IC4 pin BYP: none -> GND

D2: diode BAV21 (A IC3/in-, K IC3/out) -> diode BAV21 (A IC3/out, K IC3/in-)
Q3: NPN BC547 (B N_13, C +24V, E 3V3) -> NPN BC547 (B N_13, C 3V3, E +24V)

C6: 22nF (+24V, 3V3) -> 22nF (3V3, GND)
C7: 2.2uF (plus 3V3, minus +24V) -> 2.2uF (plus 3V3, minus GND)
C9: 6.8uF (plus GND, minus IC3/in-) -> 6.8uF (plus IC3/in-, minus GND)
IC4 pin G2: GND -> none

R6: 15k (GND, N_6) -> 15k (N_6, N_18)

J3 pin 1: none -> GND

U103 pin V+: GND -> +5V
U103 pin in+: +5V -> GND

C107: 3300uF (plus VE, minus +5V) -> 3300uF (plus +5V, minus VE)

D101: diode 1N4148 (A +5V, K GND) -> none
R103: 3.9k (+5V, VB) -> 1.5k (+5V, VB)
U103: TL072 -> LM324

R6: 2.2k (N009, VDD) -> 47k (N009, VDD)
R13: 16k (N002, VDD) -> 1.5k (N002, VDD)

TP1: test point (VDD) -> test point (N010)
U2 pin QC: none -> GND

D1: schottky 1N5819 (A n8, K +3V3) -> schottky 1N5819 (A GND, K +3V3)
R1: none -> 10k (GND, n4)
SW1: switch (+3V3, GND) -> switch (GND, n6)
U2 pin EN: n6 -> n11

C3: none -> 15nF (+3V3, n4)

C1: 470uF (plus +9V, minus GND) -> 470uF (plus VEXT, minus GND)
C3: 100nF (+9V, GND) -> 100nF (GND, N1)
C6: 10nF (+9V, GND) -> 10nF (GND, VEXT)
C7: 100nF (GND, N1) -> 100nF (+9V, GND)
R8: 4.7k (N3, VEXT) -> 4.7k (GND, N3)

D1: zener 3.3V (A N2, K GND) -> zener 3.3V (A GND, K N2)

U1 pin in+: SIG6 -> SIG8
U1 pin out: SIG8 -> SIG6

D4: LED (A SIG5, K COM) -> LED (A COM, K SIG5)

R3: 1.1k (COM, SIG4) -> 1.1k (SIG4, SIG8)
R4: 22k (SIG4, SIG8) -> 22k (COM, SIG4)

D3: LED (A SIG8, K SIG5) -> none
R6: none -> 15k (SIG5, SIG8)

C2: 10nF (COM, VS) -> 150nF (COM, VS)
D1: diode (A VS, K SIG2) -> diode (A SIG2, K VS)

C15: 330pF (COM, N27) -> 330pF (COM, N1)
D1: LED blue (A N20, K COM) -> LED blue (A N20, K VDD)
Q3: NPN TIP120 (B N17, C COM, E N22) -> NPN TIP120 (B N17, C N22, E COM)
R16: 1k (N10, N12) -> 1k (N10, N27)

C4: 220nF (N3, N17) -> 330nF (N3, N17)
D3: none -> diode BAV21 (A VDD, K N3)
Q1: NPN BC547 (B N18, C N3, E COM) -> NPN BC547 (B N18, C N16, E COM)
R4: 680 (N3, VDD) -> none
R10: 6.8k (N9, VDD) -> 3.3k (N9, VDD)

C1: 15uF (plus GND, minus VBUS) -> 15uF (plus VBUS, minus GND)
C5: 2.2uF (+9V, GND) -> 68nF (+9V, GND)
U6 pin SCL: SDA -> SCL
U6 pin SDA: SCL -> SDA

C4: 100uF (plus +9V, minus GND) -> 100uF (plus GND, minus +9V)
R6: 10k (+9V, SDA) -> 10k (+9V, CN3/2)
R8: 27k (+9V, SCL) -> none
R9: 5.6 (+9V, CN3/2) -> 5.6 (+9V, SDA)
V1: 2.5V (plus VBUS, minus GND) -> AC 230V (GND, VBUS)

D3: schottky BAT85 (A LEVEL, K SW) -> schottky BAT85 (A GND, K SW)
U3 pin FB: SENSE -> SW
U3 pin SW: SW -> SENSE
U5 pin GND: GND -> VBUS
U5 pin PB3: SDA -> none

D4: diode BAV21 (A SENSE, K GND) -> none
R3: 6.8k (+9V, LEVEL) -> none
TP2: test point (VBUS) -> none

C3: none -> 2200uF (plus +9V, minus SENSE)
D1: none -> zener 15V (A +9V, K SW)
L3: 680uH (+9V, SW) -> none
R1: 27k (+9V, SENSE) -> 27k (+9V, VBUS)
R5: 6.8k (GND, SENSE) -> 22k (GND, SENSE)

### Required action
Check each line above for the string "SENSE" and copy every line that has it.

### Solved exercise
U3 pin FB: SENSE -> SW
U3 pin SW: SW -> SENSE
D4: diode BAV21 (A SENSE, K GND) -> none
C3: none -> 2200uF (plus +9V, minus SENSE)
R1: 27k (+9V, SENSE) -> 27k (+9V, VBUS)
R5: 6.8k (GND, SENSE) -> 22k (GND, SENSE)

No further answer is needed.